In the data below, find the line containing "black padlock: 0 -> 4", then set down that line and every later line up to and including the line containing "turquoise spinning top: 4 -> 6", exactly.

━━━━━━━━━━

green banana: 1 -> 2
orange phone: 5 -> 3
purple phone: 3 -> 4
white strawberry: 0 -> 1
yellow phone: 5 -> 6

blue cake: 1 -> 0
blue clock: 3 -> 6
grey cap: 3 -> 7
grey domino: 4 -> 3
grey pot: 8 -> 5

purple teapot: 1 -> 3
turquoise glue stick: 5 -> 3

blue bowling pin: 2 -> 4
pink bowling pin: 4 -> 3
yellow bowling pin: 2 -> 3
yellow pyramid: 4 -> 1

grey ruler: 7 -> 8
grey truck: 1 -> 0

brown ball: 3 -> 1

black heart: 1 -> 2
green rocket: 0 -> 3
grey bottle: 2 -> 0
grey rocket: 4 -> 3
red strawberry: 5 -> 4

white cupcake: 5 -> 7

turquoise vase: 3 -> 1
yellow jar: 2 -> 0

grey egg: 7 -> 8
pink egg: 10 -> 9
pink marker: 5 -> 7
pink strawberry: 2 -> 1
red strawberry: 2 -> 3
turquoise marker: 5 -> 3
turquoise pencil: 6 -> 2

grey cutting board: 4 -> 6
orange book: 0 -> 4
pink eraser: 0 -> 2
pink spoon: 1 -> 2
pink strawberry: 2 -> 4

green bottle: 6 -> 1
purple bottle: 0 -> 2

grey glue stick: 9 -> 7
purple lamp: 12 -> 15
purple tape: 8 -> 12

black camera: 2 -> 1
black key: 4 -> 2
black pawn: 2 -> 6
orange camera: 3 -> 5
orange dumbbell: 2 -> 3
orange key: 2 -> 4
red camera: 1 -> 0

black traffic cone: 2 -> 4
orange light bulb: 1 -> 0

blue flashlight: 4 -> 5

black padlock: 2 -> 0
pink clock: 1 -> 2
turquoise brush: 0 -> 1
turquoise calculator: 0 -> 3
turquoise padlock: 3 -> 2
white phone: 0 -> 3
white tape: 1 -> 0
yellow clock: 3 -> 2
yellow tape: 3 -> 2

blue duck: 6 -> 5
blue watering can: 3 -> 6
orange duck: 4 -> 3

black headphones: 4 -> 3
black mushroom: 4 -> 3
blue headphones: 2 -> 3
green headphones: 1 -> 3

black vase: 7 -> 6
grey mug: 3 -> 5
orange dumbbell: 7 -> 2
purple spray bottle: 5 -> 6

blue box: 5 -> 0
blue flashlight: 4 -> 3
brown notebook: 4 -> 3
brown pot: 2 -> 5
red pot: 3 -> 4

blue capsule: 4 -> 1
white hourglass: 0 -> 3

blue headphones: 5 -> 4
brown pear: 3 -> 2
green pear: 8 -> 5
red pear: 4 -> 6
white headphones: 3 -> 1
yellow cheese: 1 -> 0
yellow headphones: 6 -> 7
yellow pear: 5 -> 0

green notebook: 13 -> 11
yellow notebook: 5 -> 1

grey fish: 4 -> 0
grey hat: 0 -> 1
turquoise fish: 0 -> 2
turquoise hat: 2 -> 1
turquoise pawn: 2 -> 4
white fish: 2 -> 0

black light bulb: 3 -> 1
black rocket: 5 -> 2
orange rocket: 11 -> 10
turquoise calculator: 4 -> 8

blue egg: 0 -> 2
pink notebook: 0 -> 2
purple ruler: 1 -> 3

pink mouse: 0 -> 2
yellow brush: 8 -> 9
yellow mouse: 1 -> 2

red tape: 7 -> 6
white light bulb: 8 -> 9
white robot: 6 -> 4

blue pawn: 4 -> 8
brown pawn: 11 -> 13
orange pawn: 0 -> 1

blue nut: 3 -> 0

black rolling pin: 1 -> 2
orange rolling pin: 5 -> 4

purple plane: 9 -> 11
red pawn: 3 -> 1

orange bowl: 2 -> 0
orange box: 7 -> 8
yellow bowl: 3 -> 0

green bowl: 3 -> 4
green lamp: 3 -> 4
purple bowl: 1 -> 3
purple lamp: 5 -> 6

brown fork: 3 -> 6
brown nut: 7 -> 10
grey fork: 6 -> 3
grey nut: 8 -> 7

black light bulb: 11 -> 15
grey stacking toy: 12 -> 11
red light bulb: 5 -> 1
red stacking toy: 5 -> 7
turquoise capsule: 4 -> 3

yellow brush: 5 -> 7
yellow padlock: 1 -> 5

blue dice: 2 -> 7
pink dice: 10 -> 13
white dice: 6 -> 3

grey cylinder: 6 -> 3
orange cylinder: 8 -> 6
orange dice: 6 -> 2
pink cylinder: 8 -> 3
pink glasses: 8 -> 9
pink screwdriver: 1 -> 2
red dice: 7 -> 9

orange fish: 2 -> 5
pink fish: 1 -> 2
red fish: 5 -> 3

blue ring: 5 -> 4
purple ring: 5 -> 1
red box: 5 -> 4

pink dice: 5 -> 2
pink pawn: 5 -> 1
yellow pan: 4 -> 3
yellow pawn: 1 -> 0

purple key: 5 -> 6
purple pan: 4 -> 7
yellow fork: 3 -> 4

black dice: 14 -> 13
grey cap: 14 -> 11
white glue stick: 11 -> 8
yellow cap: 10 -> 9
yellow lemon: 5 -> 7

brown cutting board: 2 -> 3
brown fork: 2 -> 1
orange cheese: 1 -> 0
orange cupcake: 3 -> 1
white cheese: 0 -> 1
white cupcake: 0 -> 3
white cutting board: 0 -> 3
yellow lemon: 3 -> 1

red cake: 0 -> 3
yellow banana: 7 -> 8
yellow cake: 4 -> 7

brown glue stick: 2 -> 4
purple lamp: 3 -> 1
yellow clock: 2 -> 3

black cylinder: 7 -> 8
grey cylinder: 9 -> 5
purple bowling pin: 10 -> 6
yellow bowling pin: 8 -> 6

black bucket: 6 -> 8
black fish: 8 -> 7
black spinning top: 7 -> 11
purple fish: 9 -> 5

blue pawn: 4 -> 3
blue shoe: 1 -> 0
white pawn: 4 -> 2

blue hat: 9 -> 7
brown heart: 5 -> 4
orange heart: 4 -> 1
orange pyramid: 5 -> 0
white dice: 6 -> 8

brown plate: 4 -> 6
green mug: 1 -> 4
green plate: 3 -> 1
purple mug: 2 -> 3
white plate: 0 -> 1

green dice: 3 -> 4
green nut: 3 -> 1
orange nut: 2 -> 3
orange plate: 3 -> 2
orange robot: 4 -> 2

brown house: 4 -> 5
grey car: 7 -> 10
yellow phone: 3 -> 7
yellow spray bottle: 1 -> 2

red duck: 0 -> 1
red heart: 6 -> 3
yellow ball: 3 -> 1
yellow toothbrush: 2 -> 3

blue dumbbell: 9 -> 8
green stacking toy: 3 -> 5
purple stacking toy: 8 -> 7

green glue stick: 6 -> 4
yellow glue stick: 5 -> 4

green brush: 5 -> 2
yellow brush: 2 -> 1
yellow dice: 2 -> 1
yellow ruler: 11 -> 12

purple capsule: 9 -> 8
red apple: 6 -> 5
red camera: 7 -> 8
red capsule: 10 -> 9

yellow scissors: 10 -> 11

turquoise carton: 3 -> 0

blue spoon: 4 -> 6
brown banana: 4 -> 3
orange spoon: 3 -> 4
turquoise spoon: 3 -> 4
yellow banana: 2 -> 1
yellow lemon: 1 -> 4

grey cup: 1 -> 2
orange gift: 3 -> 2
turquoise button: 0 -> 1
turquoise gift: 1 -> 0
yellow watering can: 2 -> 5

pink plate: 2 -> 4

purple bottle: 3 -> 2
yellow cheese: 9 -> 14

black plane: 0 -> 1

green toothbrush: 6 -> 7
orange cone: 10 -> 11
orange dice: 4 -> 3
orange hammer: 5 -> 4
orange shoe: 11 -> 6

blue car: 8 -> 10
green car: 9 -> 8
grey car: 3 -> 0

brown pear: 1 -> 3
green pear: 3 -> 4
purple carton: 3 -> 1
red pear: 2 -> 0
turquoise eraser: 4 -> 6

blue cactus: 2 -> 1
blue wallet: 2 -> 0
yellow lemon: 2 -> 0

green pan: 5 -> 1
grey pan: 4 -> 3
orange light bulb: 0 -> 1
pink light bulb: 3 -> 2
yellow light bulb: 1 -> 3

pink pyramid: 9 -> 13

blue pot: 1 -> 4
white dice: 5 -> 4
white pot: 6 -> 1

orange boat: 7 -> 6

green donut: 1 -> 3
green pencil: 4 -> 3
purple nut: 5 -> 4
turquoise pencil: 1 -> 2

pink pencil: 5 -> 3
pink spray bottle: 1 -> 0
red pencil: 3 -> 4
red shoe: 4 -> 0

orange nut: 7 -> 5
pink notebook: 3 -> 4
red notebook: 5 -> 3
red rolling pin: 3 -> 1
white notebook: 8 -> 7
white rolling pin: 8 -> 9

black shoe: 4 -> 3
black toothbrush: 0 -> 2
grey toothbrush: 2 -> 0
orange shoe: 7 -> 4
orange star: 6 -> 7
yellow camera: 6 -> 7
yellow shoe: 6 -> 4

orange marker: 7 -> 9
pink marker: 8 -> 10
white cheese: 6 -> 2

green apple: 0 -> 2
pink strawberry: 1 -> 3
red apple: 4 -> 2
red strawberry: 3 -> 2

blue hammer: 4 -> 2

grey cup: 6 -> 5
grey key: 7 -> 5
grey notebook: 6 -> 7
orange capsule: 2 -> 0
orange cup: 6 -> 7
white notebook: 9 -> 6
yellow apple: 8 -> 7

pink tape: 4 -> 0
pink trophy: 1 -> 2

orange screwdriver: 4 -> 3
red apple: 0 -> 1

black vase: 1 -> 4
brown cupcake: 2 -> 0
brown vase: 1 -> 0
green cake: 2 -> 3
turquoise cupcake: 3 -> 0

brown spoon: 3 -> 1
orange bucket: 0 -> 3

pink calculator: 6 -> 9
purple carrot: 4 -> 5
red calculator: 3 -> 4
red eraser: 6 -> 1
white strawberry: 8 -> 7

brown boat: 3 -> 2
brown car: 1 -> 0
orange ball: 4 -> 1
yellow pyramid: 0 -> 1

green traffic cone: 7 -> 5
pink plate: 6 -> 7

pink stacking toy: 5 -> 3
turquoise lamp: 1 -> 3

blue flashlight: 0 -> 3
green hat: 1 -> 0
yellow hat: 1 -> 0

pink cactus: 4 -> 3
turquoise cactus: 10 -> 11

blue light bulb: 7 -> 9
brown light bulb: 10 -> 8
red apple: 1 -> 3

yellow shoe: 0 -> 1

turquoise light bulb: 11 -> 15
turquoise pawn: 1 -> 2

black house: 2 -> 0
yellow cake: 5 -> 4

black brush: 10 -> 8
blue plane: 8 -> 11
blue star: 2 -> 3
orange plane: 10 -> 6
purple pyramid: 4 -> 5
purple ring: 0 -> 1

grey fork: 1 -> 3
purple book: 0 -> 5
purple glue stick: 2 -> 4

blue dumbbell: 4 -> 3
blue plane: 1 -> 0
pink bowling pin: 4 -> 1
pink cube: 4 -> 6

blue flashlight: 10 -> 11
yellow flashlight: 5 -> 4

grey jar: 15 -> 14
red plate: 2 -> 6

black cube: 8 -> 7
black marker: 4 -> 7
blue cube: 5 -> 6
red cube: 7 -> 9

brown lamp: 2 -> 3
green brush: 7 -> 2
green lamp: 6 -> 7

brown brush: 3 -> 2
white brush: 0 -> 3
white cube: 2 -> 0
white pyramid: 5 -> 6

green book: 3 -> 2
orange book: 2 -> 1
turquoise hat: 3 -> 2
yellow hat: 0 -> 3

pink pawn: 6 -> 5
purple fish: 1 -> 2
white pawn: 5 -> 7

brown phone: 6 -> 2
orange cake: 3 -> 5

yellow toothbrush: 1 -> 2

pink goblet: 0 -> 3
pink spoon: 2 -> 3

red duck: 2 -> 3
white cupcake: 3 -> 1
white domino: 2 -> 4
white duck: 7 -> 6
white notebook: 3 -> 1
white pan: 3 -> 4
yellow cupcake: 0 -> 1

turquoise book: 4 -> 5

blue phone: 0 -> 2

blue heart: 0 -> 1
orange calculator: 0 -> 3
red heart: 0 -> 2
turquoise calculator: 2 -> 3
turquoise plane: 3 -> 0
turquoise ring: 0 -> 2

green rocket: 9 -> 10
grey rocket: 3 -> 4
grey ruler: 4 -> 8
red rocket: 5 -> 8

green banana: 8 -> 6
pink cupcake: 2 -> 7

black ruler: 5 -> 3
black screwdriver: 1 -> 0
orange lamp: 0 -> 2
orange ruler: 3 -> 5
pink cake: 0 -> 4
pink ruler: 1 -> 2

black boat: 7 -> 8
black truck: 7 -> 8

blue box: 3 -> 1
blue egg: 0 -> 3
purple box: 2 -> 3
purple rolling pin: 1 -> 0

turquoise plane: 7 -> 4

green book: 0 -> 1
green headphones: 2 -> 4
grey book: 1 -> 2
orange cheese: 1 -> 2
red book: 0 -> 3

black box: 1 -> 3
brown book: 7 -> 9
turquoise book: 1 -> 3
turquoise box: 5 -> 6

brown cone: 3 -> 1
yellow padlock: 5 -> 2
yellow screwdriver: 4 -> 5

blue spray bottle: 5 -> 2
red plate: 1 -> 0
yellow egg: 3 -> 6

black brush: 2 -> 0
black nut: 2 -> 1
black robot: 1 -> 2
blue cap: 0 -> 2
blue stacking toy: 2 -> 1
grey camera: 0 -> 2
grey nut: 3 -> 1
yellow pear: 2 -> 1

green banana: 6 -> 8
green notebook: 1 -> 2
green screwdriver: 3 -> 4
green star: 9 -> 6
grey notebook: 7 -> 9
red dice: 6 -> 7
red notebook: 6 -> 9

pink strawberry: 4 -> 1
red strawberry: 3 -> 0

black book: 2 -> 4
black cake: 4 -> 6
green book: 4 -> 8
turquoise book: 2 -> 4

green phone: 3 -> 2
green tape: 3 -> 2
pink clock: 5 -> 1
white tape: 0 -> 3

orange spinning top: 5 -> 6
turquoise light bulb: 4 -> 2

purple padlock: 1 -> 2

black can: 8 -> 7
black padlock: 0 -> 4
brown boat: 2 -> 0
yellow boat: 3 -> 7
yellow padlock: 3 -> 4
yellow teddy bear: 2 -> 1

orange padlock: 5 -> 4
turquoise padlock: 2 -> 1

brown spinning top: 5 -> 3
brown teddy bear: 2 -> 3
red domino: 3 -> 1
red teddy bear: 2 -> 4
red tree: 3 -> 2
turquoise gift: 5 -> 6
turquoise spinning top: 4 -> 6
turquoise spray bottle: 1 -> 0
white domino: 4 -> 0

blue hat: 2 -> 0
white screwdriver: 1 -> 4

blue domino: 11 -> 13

━━━━━━━━━━

▶ _SOLUTION_
black padlock: 0 -> 4
brown boat: 2 -> 0
yellow boat: 3 -> 7
yellow padlock: 3 -> 4
yellow teddy bear: 2 -> 1

orange padlock: 5 -> 4
turquoise padlock: 2 -> 1

brown spinning top: 5 -> 3
brown teddy bear: 2 -> 3
red domino: 3 -> 1
red teddy bear: 2 -> 4
red tree: 3 -> 2
turquoise gift: 5 -> 6
turquoise spinning top: 4 -> 6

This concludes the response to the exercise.